- **Task details**:
Copy out each line of the entries where the word "pink" is present.

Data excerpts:
────────────────────
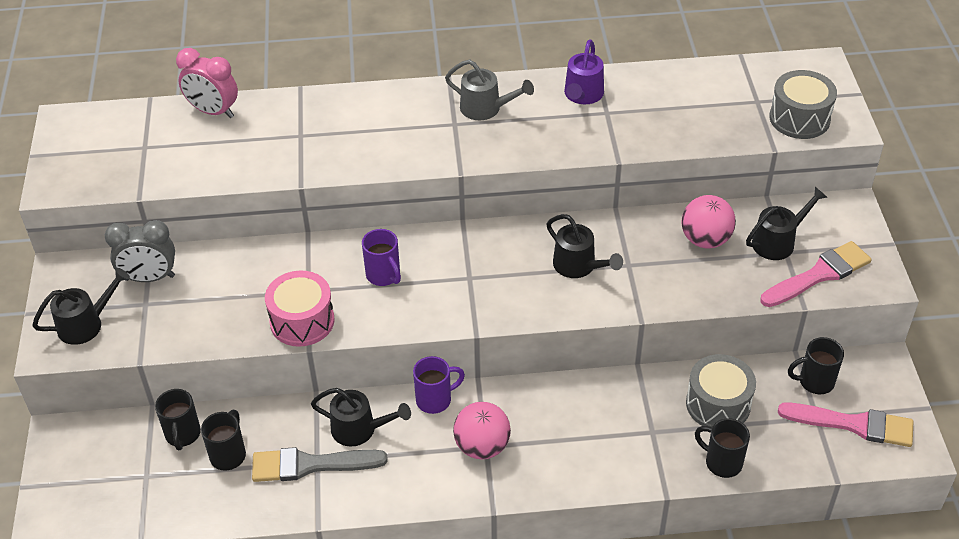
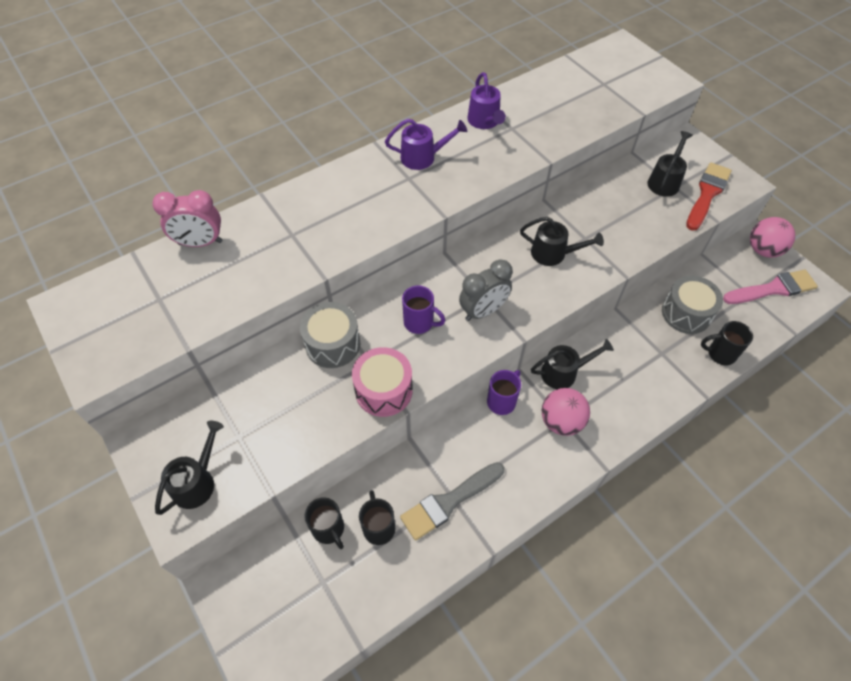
camera: 30 degrees left, 10 degrees up
(149, 278) = (226, 411): grey clock -> grey clock (483, 311)
(360, 429) = (465, 453): black watering can -> black watering can (564, 372)
(486, 108) = (423, 157): grey watering can -> purple watering can
(705, 240) = (619, 199): pink ball -> pink ball (763, 250)
(799, 118) = (640, 86): grey drum -> grey drum (332, 344)
(815, 382) = (729, 270): black mug -> none
(819, 274) = (707, 194): pink brush -> red brush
────────────────────
- **Solved problem**:
(705, 240) = (619, 199): pink ball -> pink ball (763, 250)
(819, 274) = (707, 194): pink brush -> red brush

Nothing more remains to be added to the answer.